Exercise: Everything in the listing must be repeated exactly, apart from the images.

Records to process:
=-=-=-=-=

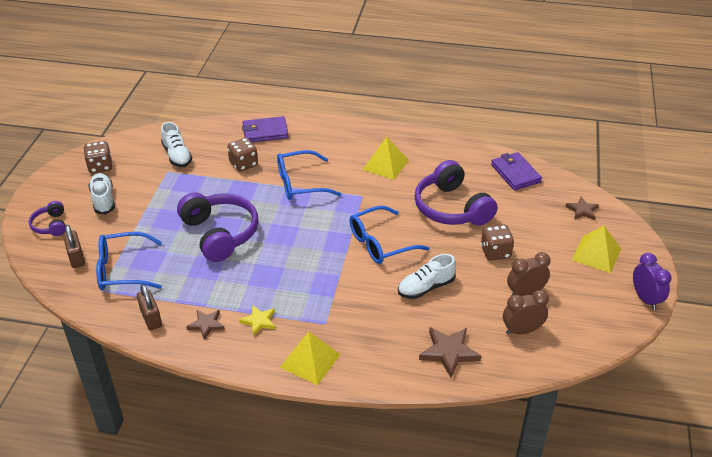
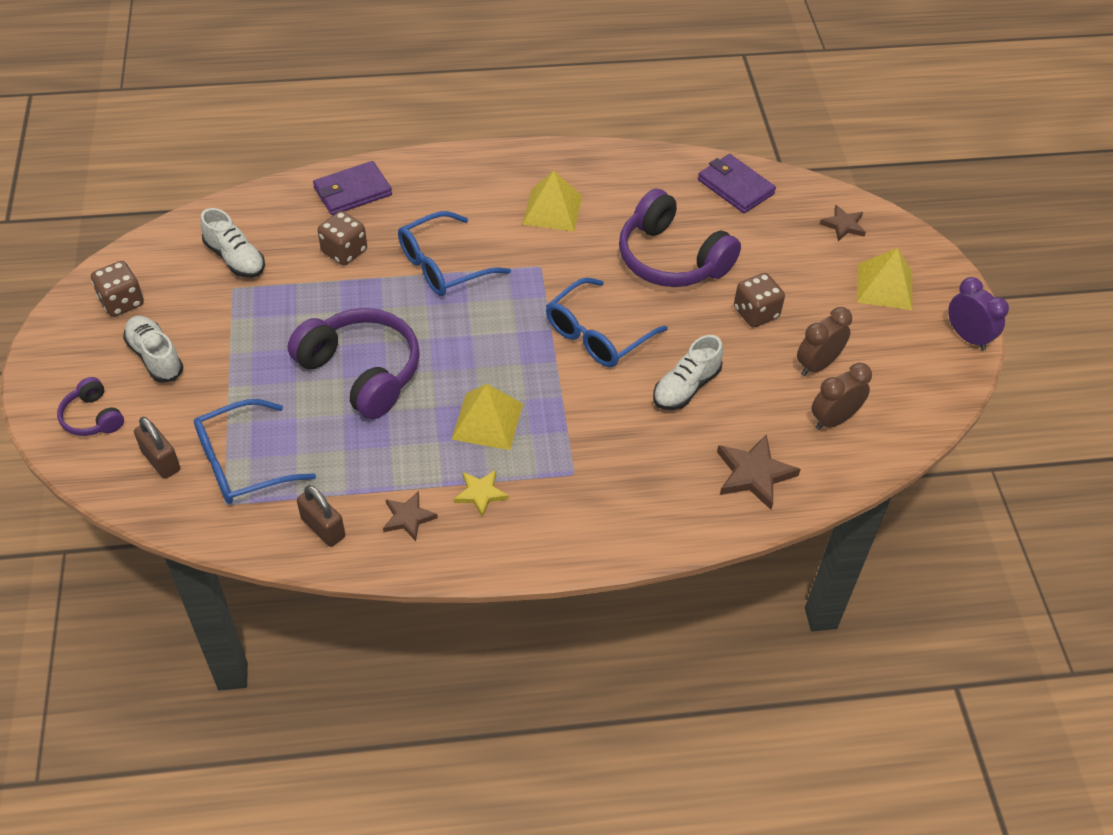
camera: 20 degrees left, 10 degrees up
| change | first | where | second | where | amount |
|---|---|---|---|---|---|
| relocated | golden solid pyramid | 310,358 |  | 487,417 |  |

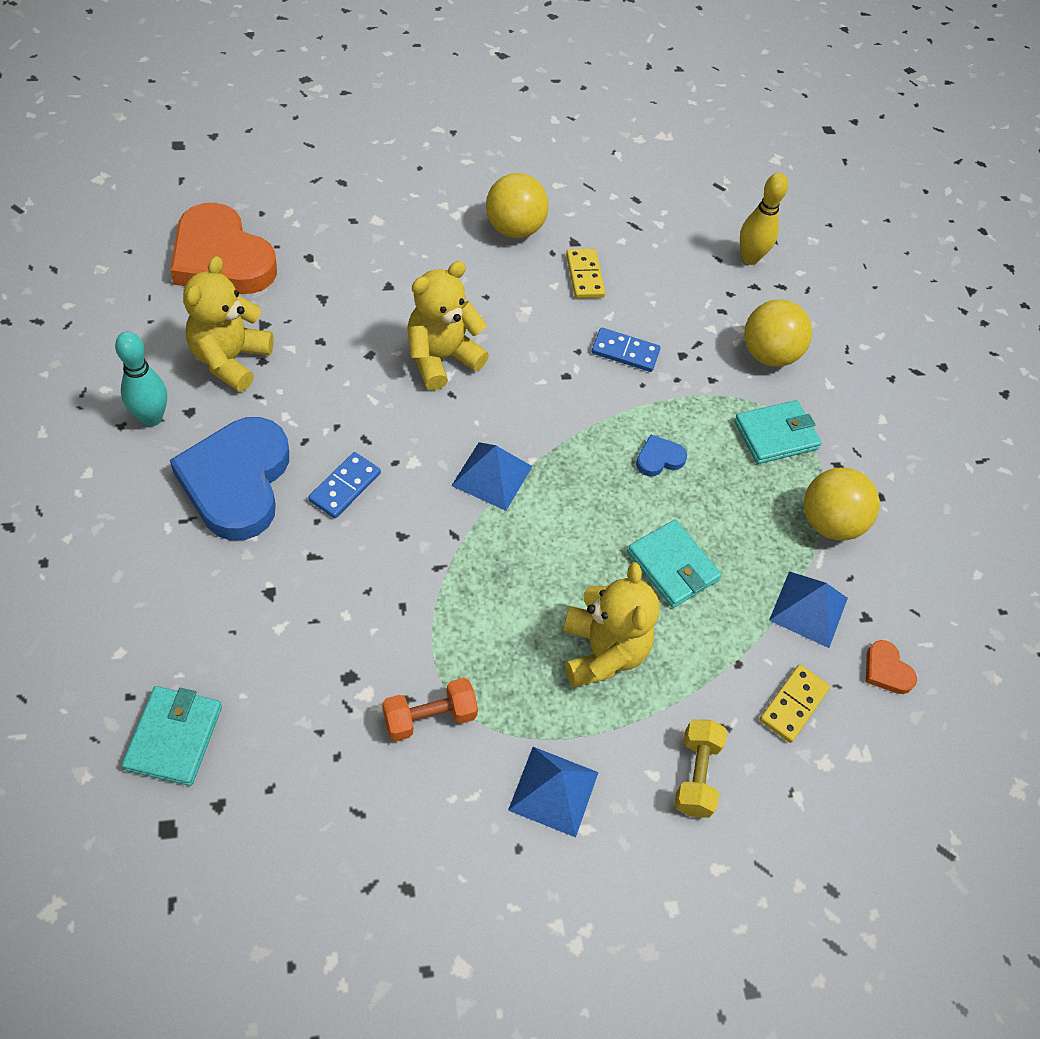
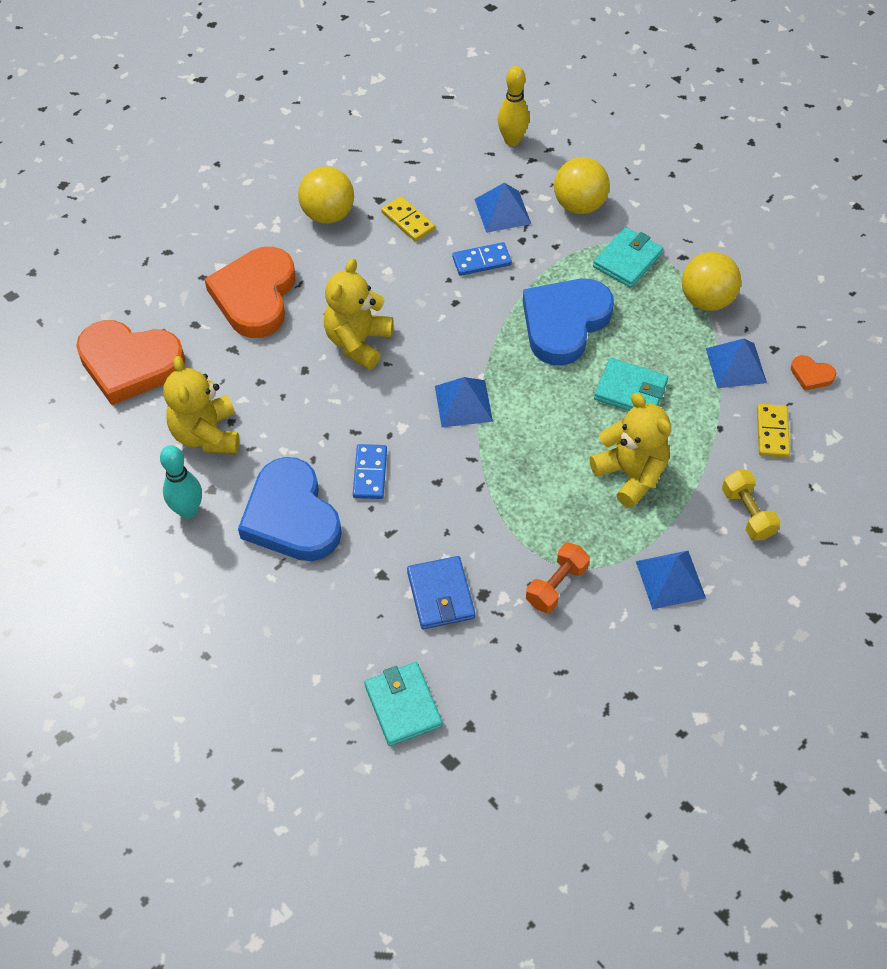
camera: 25 degrees left, 0 degrees up
| change | first | where | second | where | amount |
|---|---|---|---|---|---|
| size | blue heart shape | 661,455 |  | 568,322 | x2.42 |
| appeared |  |  | orange-coloured heart shape | 249,292 |  |
| appeared |  |  | blue billfold | 441,592 |  |
| appeared |  |  | blue solid pyramid | 502,208 |  |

=-=-=-=-=

Solution to this problem:
camera: 20 degrees left, 10 degrees up
| change | first | where | second | where | amount |
|---|---|---|---|---|---|
| relocated | golden solid pyramid | 310,358 |  | 487,417 |  |

camera: 25 degrees left, 0 degrees up
| change | first | where | second | where | amount |
|---|---|---|---|---|---|
| size | blue heart shape | 661,455 |  | 568,322 | x2.42 |
| appeared |  |  | orange-coloured heart shape | 249,292 |  |
| appeared |  |  | blue billfold | 441,592 |  |
| appeared |  |  | blue solid pyramid | 502,208 |  |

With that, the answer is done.